### Problem to work on
Pictures aside, return every line below exactly as written.

### Records supplied
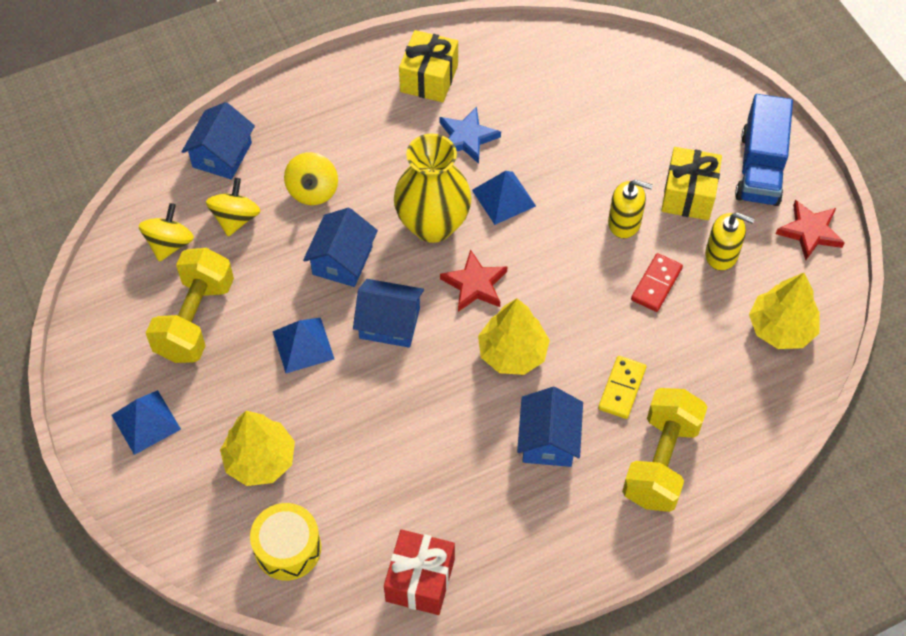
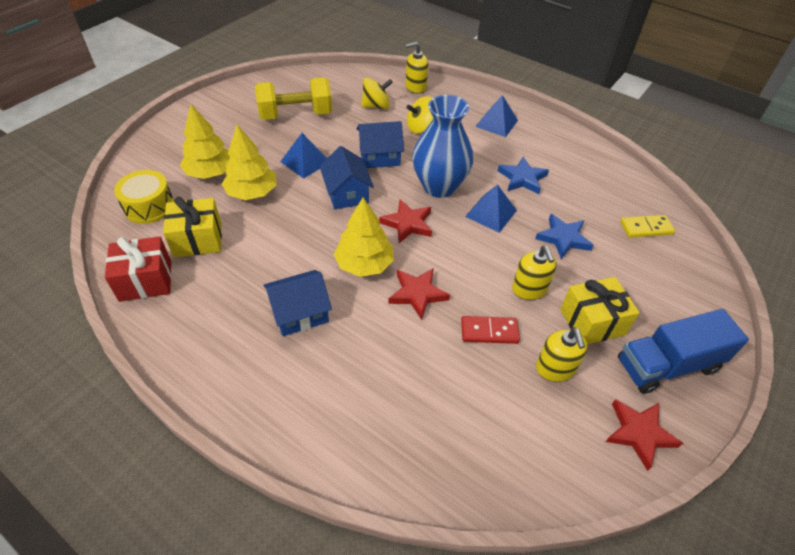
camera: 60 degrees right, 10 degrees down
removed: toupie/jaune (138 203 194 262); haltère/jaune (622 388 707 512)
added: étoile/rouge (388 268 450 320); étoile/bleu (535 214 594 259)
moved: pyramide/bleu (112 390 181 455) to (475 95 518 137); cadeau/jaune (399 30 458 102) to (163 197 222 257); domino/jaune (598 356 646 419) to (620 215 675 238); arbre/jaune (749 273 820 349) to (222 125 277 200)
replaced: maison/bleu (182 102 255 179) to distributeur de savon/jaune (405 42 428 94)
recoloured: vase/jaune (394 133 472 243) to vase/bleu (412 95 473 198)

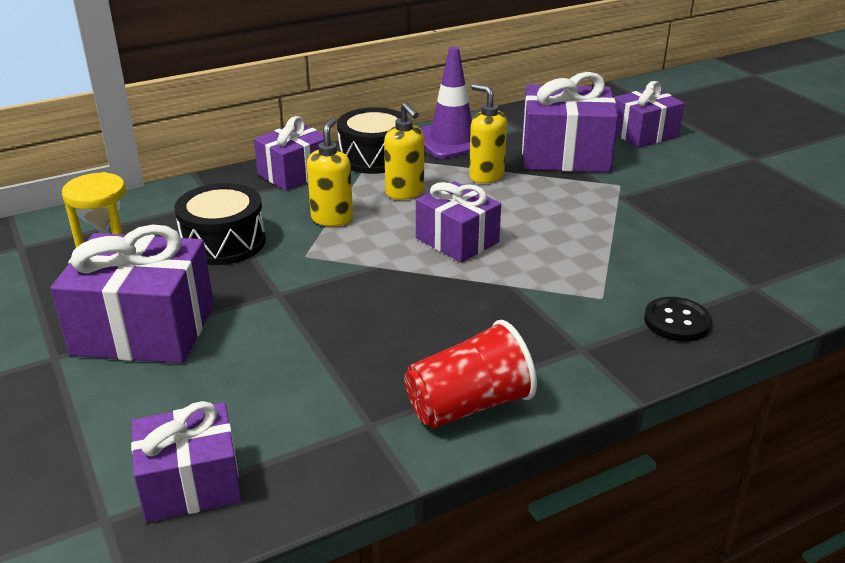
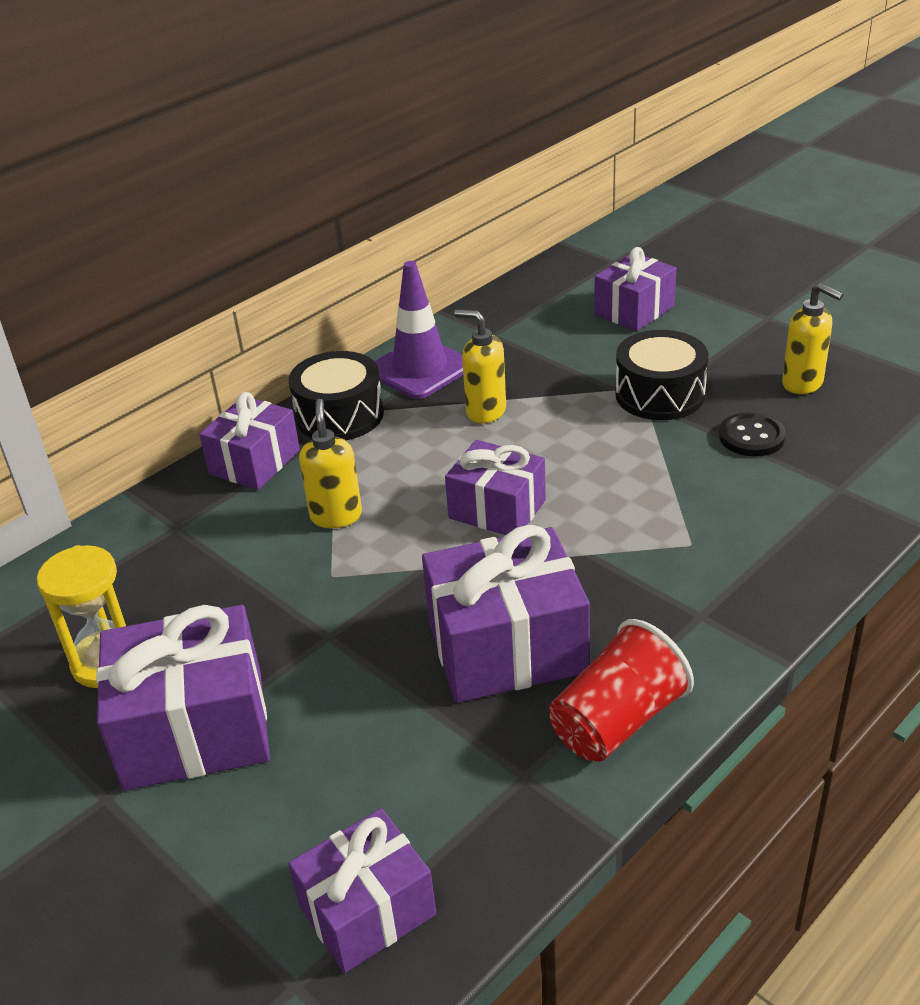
camera: 15 degrees left, 5 degrees up
moved: tambour/noir (174 183 266 265) to (615 330 709 420); distributeur de savon/jaune (384 102 424 200) to (782 283 844 394); cadeau/violet (522 72 618 172) to (422 525 590 703); bouton/noir (644 297 712 342) to (719 412 786 457)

### Output for this exercise
camera: 60 degrees right, 10 degrees down
removed: toupie/jaune (138 203 194 262); haltère/jaune (622 388 707 512)
added: étoile/rouge (388 268 450 320); étoile/bleu (535 214 594 259)
moved: pyramide/bleu (112 390 181 455) to (475 95 518 137); cadeau/jaune (399 30 458 102) to (163 197 222 257); domino/jaune (598 356 646 419) to (620 215 675 238); arbre/jaune (749 273 820 349) to (222 125 277 200)
replaced: maison/bleu (182 102 255 179) to distributeur de savon/jaune (405 42 428 94)
recoloured: vase/jaune (394 133 472 243) to vase/bleu (412 95 473 198)

camera: 15 degrees left, 5 degrees up
moved: tambour/noir (174 183 266 265) to (615 330 709 420); distributeur de savon/jaune (384 102 424 200) to (782 283 844 394); cadeau/violet (522 72 618 172) to (422 525 590 703); bouton/noir (644 297 712 342) to (719 412 786 457)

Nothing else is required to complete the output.